*** Records for the exercise Section Begins ***

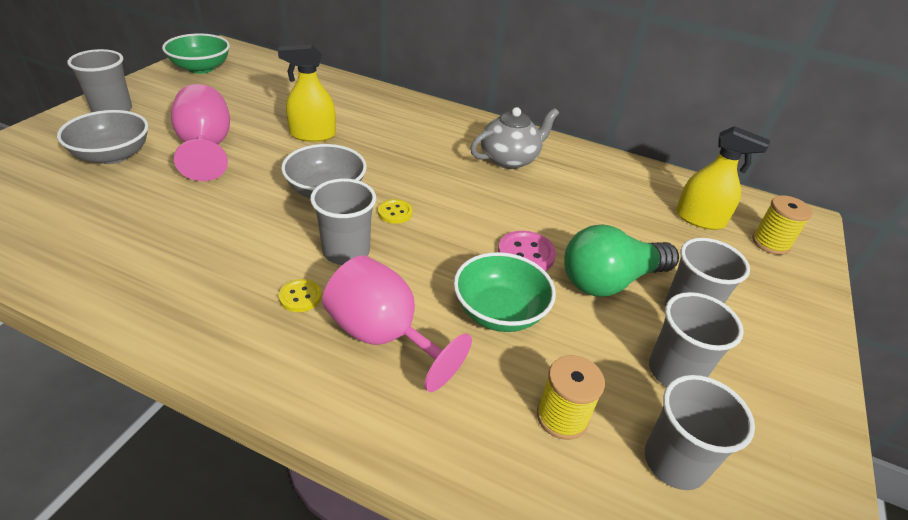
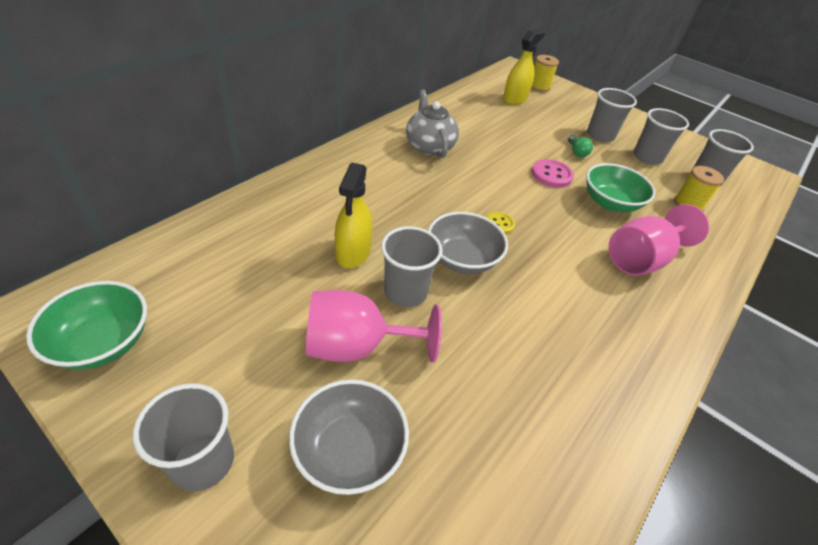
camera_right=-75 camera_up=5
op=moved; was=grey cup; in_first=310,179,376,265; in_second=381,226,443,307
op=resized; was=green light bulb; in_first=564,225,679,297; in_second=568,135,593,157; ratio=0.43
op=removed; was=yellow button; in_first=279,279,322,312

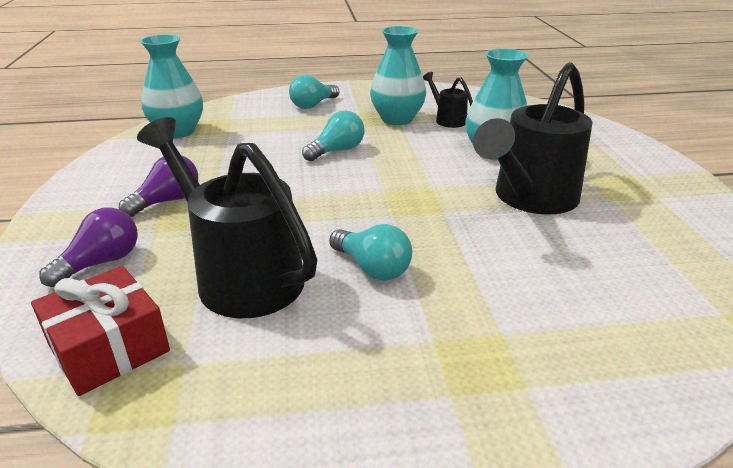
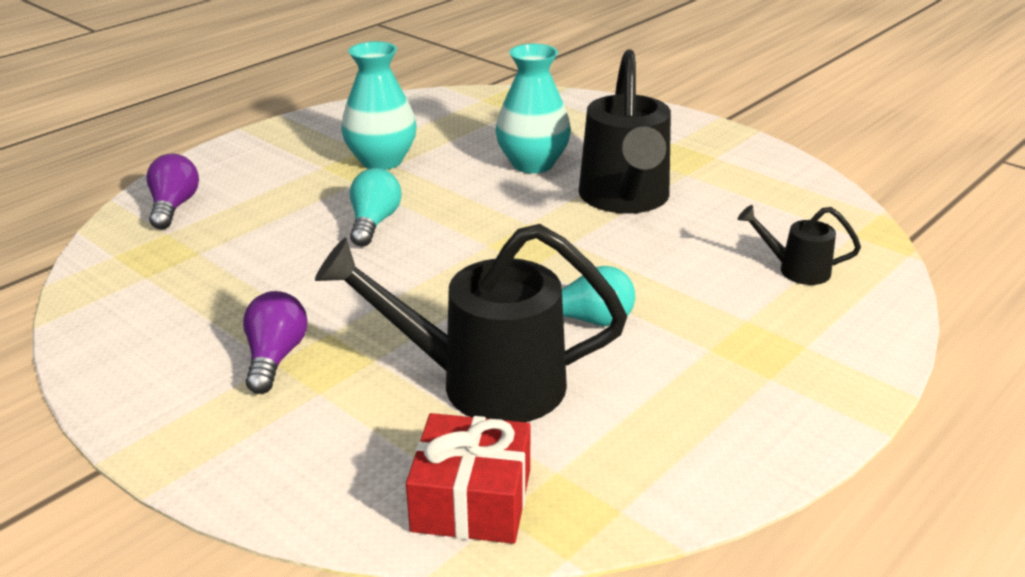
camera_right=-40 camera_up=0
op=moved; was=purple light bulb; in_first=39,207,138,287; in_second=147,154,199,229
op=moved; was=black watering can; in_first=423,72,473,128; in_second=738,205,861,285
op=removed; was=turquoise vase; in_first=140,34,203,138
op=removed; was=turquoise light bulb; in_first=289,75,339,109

*** Records for the exercise Section Ends ***

Starting at the line that contains "op=moved; was=black watering", output each remaining line of the listing, the last line included, exactly as it appears.

op=moved; was=black watering can; in_first=423,72,473,128; in_second=738,205,861,285
op=removed; was=turquoise vase; in_first=140,34,203,138
op=removed; was=turquoise light bulb; in_first=289,75,339,109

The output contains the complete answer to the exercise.